Exercise goal:
Of all the lines in the entries below, give again exactly those starting at the line containing "blue wallet: [116,425,207,503]" and ending at the line containing "purple spray bottle: [268,404,324,494]", both ends included, and no others.

Segment Open

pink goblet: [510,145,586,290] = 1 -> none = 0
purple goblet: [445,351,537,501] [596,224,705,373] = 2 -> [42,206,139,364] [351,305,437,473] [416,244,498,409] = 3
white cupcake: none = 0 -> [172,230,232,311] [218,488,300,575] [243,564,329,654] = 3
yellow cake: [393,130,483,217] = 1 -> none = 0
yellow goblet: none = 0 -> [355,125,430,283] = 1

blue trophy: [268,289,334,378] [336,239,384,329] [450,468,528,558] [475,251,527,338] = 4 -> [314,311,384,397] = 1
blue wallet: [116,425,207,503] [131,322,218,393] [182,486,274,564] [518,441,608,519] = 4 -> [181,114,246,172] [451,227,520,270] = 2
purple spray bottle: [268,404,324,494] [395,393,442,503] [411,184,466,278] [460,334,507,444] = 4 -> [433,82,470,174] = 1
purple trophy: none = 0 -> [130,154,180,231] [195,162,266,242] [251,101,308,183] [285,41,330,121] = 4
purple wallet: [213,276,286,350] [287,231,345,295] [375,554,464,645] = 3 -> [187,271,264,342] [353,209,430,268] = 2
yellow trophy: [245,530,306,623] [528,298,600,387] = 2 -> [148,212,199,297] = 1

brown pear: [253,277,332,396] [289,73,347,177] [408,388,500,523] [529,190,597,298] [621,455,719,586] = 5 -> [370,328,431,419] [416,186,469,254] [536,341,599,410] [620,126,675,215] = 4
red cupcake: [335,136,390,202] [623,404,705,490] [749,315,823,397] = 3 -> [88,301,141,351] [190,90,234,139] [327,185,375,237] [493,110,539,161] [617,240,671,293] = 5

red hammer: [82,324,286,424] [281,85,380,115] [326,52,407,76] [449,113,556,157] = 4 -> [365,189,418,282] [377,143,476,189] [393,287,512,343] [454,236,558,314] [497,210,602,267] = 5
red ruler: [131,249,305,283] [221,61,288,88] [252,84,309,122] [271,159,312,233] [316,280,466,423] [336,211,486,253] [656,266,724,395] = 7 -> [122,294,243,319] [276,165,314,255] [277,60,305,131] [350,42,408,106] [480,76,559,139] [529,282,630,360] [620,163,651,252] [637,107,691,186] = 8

Segment Closed

Worked solution:
blue wallet: [116,425,207,503] [131,322,218,393] [182,486,274,564] [518,441,608,519] = 4 -> [181,114,246,172] [451,227,520,270] = 2
purple spray bottle: [268,404,324,494] [395,393,442,503] [411,184,466,278] [460,334,507,444] = 4 -> [433,82,470,174] = 1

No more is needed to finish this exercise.